# Work to be completed
The required output is the line that contains "R6: 10k (0V, NET18) -> 10k (NET7, NET9)" through the last line of the data, retyped verbatim and with nothing added.
[Opening Data in this exercise section]
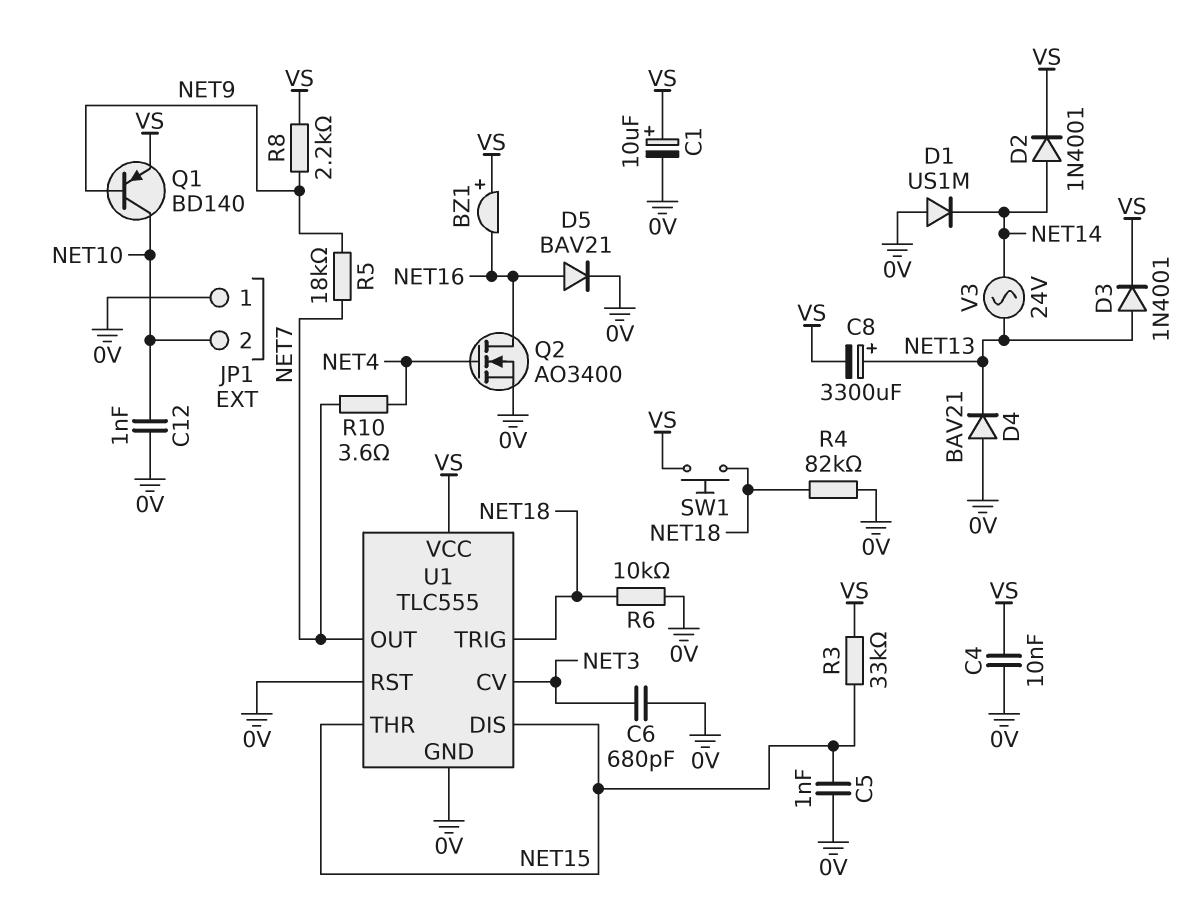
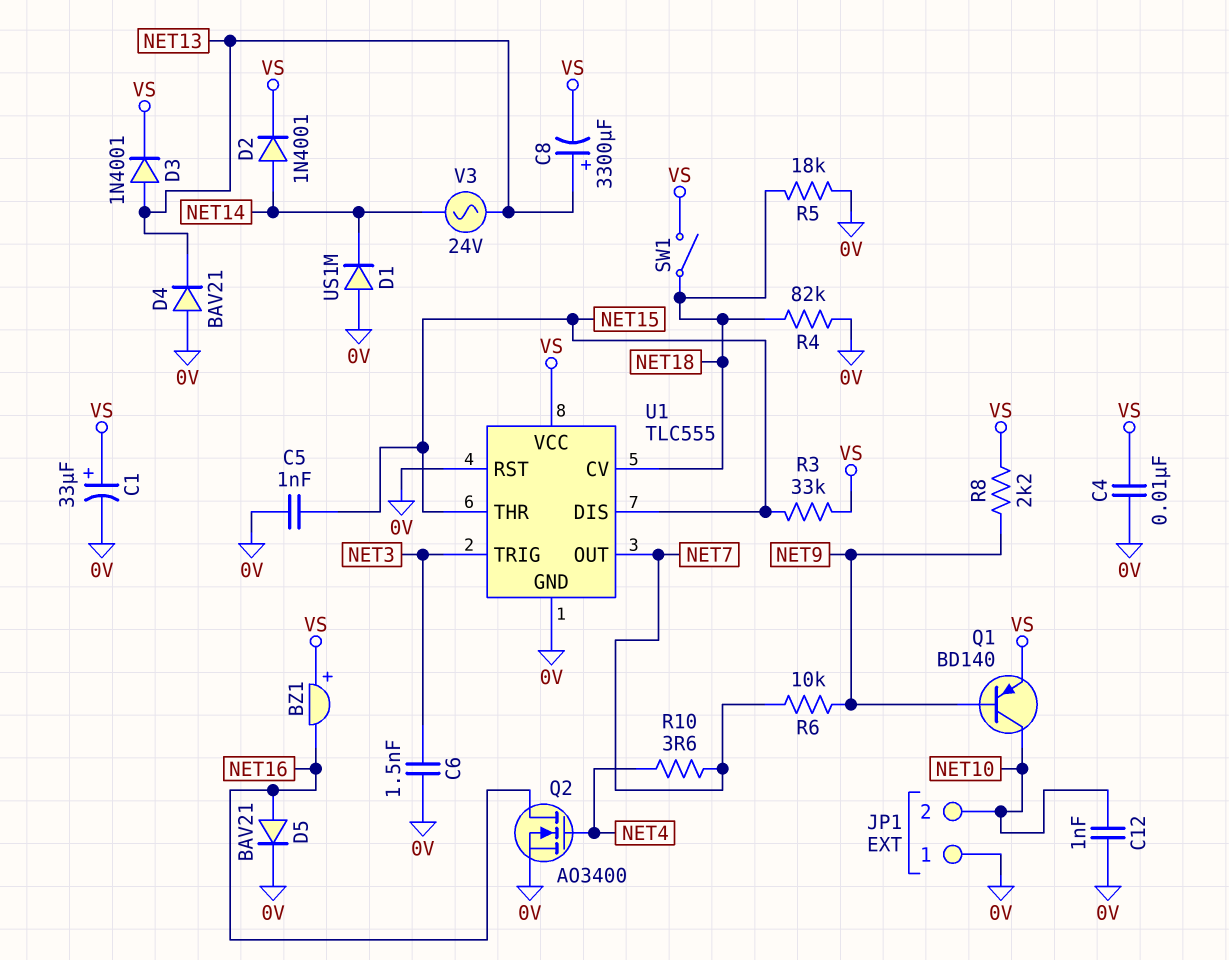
C1: 10uF (plus VS, minus 0V) -> 33uF (plus VS, minus 0V)
C6: 680pF (0V, NET3) -> 1.5nF (0V, NET3)
R5: 18k (NET7, NET9) -> 18k (0V, NET18)
R6: 10k (0V, NET18) -> 10k (NET7, NET9)
SW1: button (NET18, VS) -> switch (NET18, VS)
U1 pin CV: NET3 -> NET18
U1 pin TRIG: NET18 -> NET3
[Closing Data in this exercise section]
# Your solution
R6: 10k (0V, NET18) -> 10k (NET7, NET9)
SW1: button (NET18, VS) -> switch (NET18, VS)
U1 pin CV: NET3 -> NET18
U1 pin TRIG: NET18 -> NET3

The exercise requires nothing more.